__Task prompt__
Every entry below should be written out exactly, and no image should appear.

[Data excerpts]
-*-*-

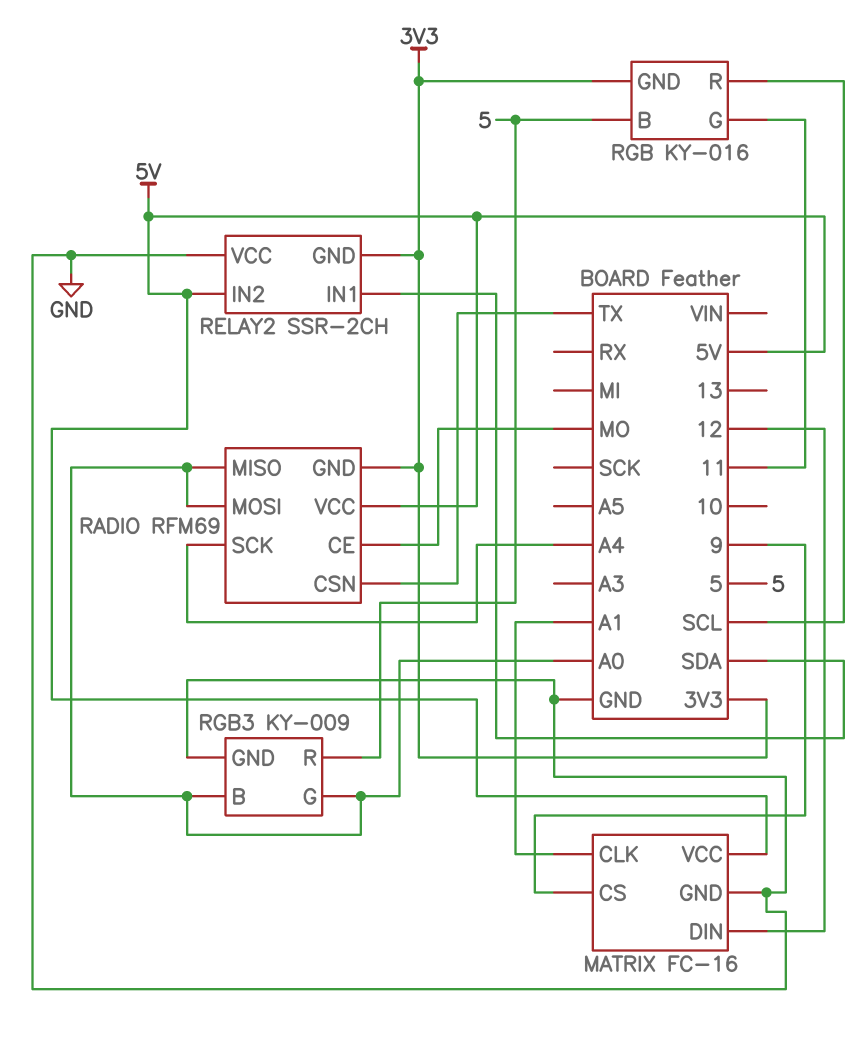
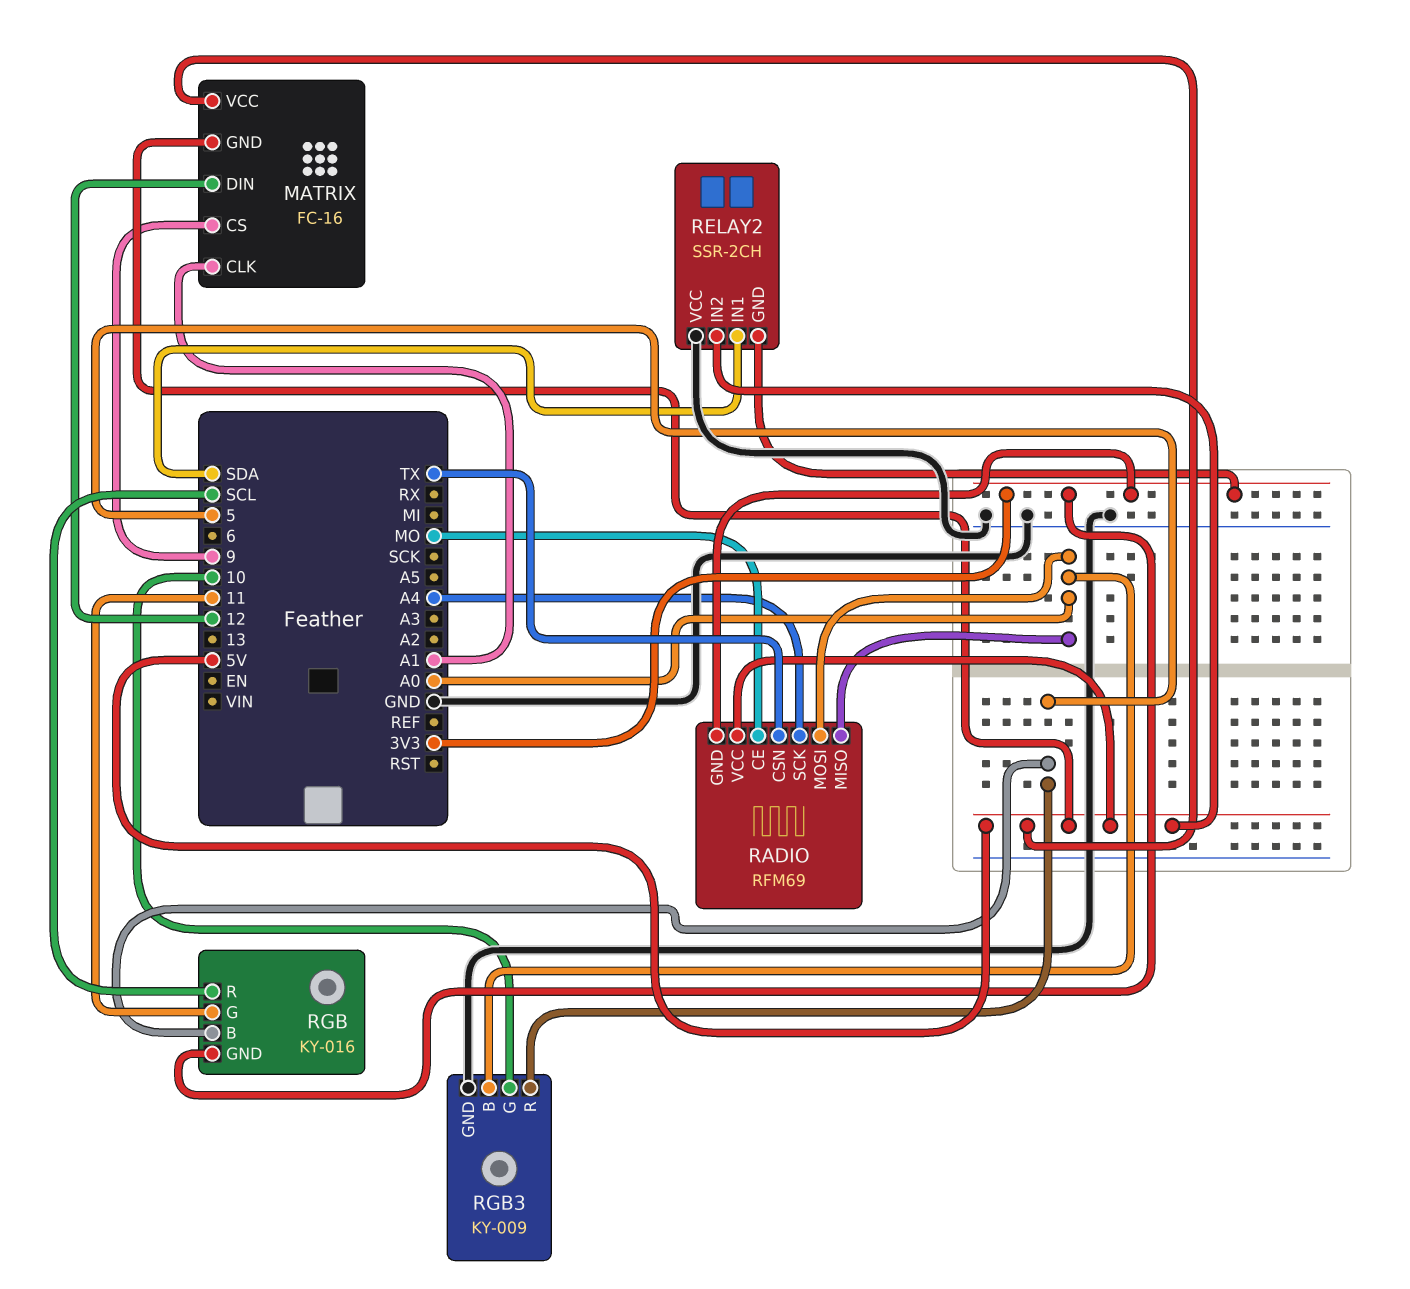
MATRIX pin GND: GND -> 5V
RGB3 pin G: A0 -> 10

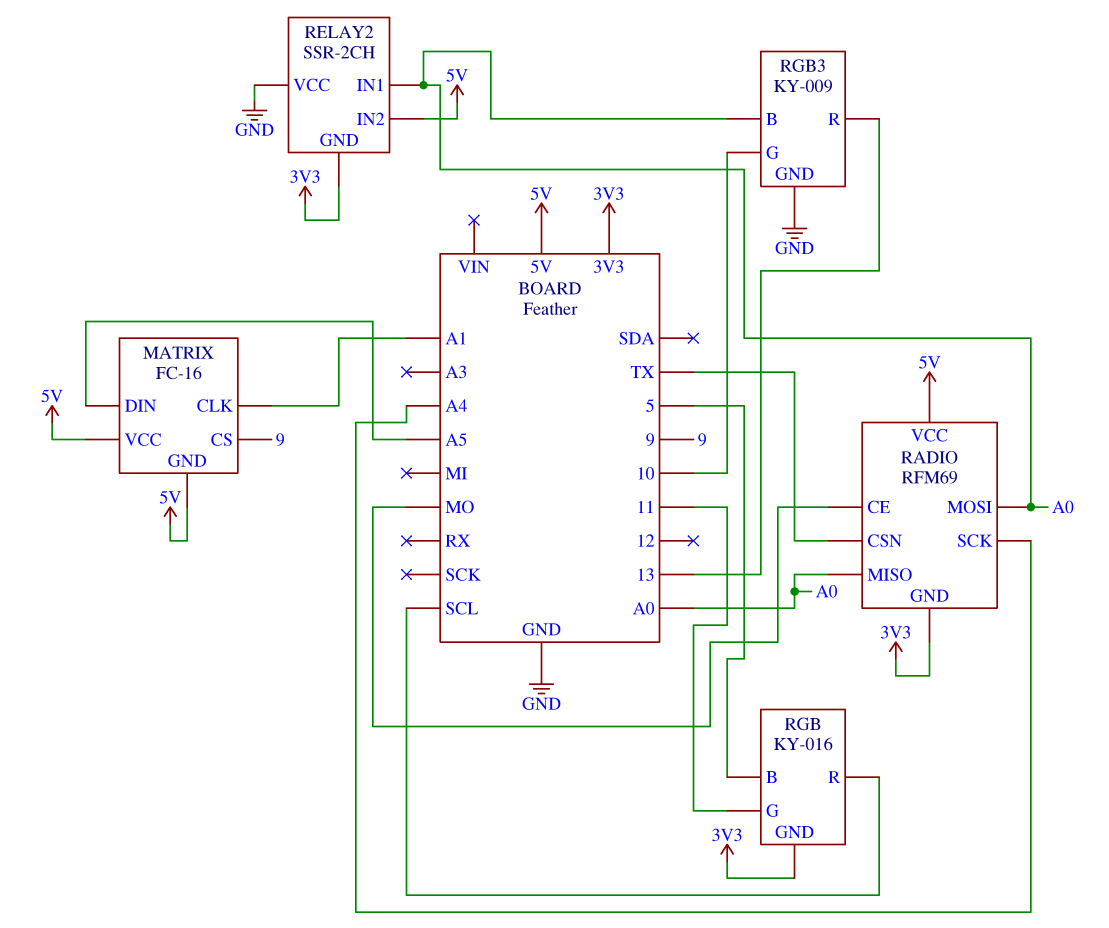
MATRIX pin DIN: 12 -> A5
RELAY2 pin IN1: SDA -> A0
RGB3 pin R: 5 -> 13

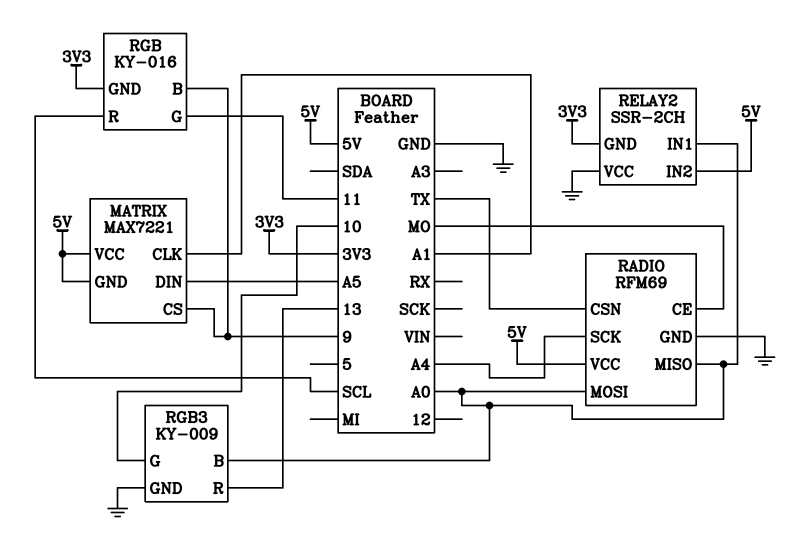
MATRIX: FC-16 -> MAX7221
RADIO pin GND: 3V3 -> GND
RGB pin B: 5 -> 9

-*-*-

__Result__
MATRIX pin GND: GND -> 5V
RGB3 pin G: A0 -> 10

MATRIX pin DIN: 12 -> A5
RELAY2 pin IN1: SDA -> A0
RGB3 pin R: 5 -> 13

MATRIX: FC-16 -> MAX7221
RADIO pin GND: 3V3 -> GND
RGB pin B: 5 -> 9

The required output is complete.